══ The data ══
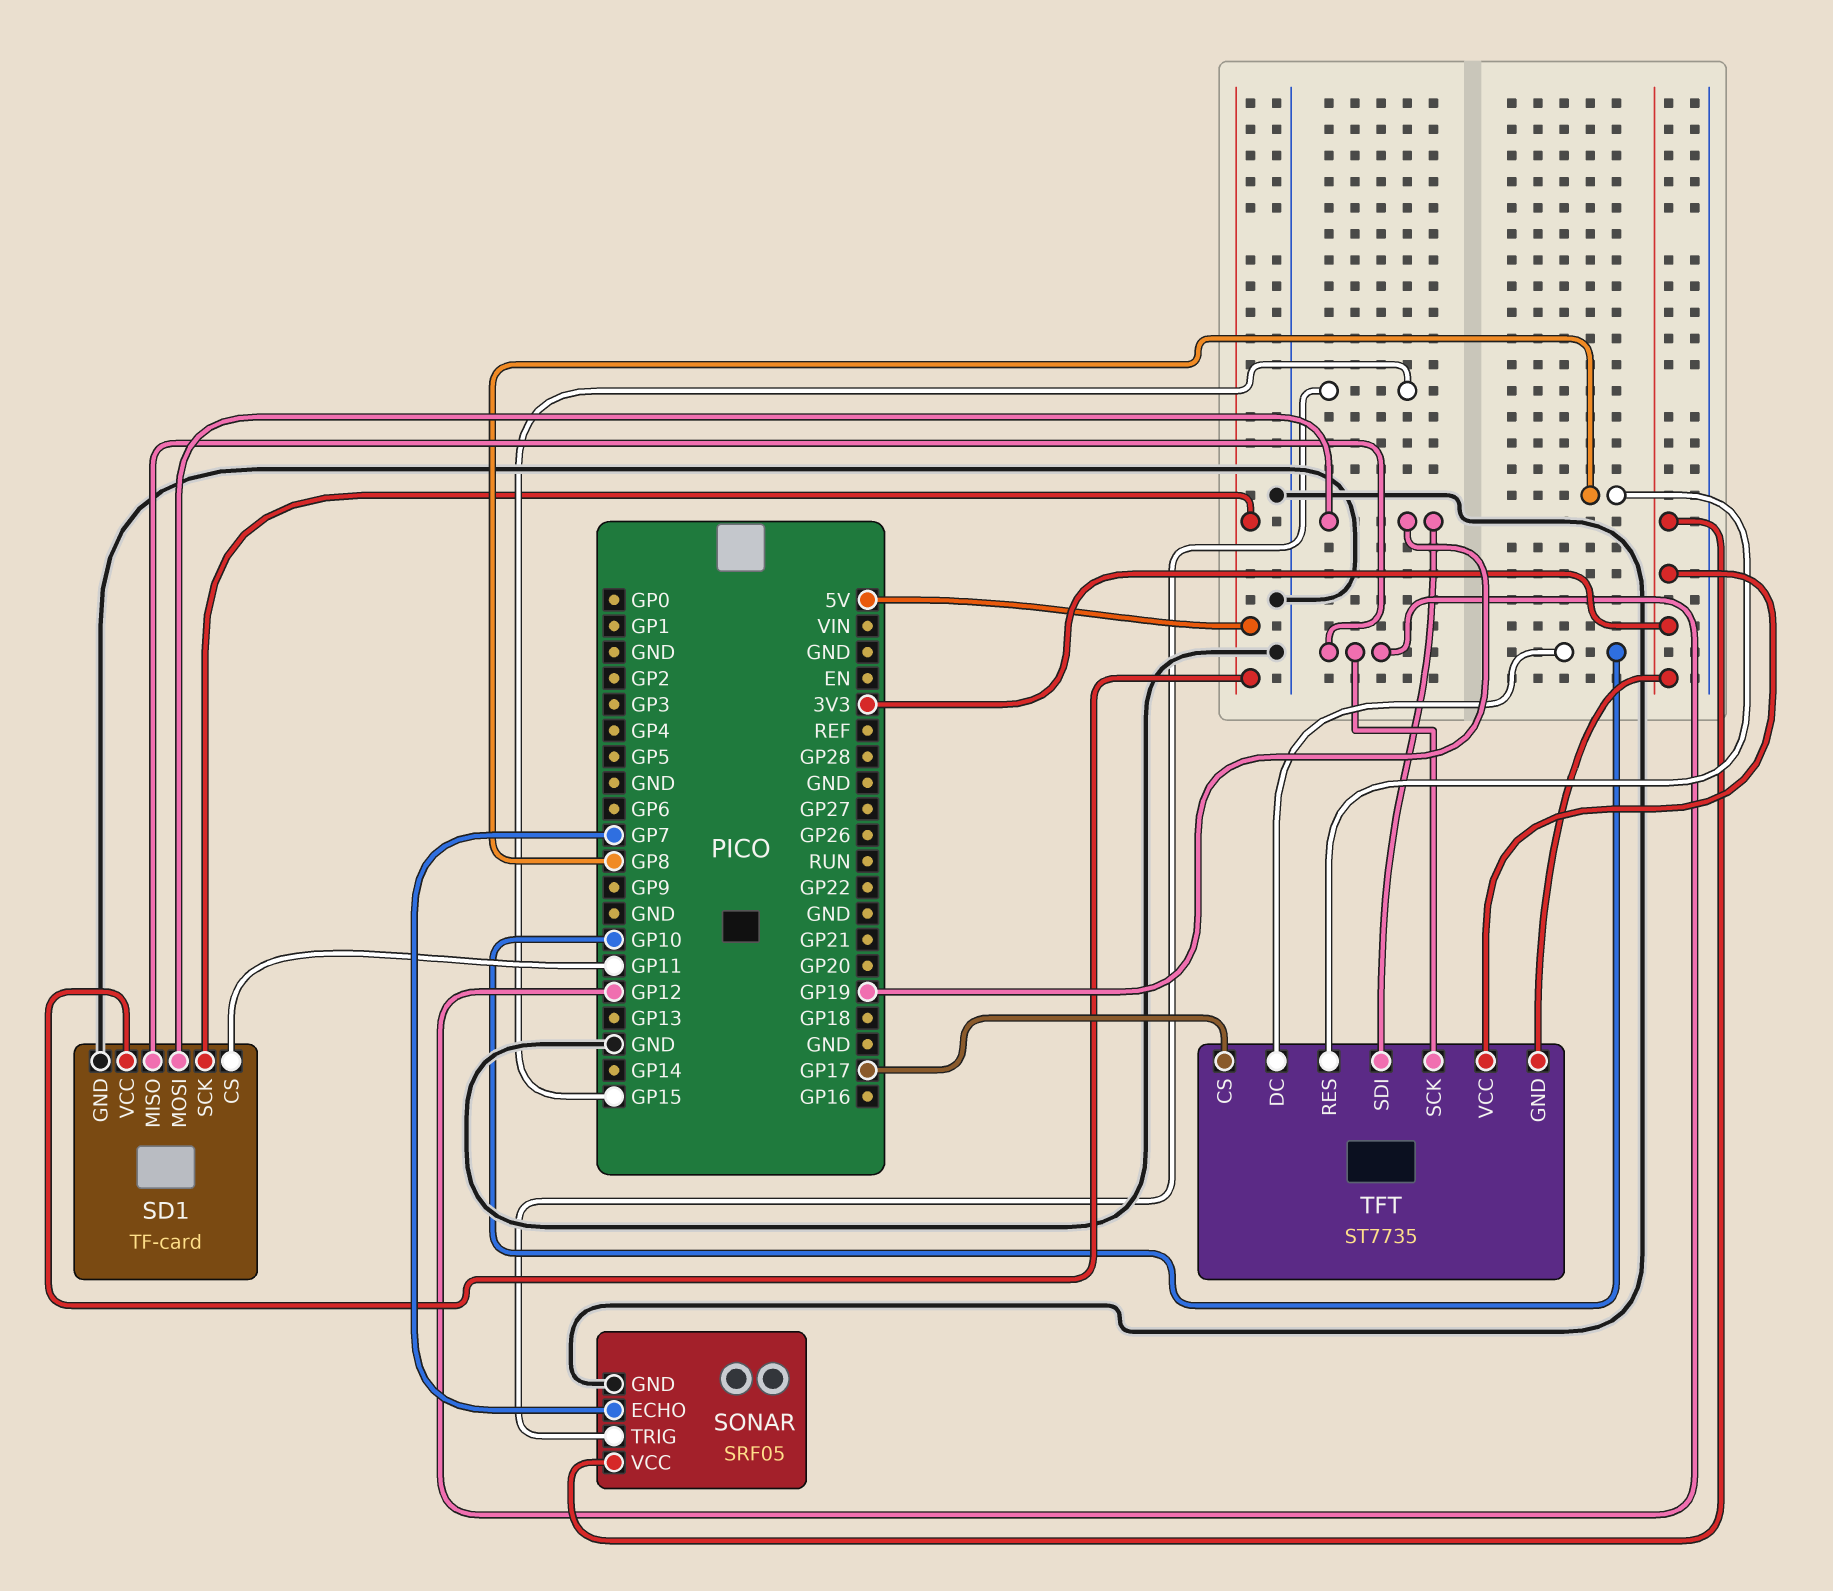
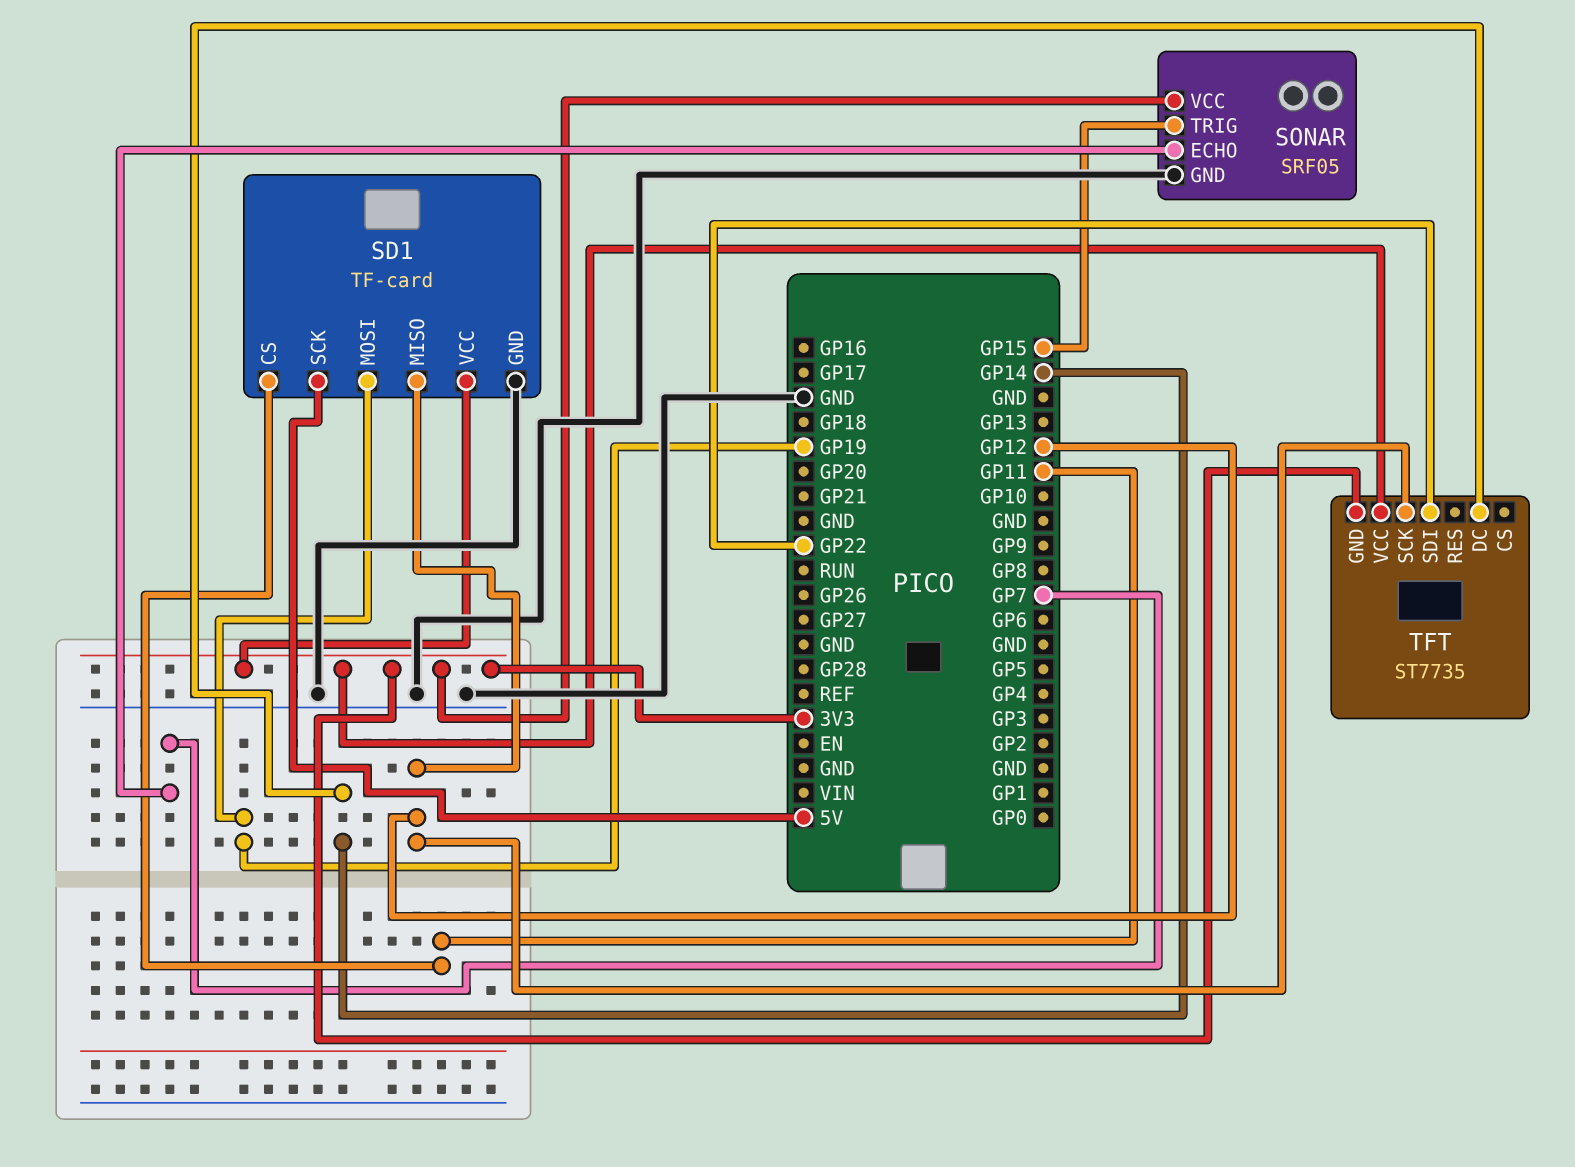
SD1 pin VCC: 5V -> 3V3
TFT pin CS: GP17 -> none
TFT pin DC: GP10 -> GP14
TFT pin RES: GP8 -> none
TFT pin SDI: GP19 -> GP22

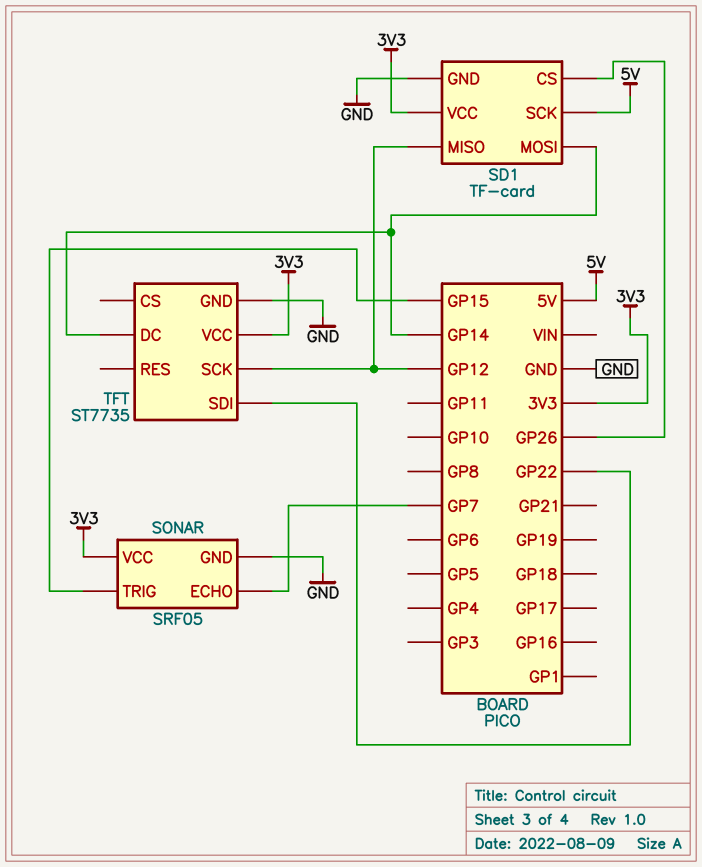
SD1 pin CS: GP11 -> GP26
SD1 pin MOSI: GP19 -> GP14
TFT pin GND: 3V3 -> GND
═══
• [Your task] Wherever "none" appears in a line of the entries, copy that line.

• [Answer to the problem]
TFT pin CS: GP17 -> none
TFT pin RES: GP8 -> none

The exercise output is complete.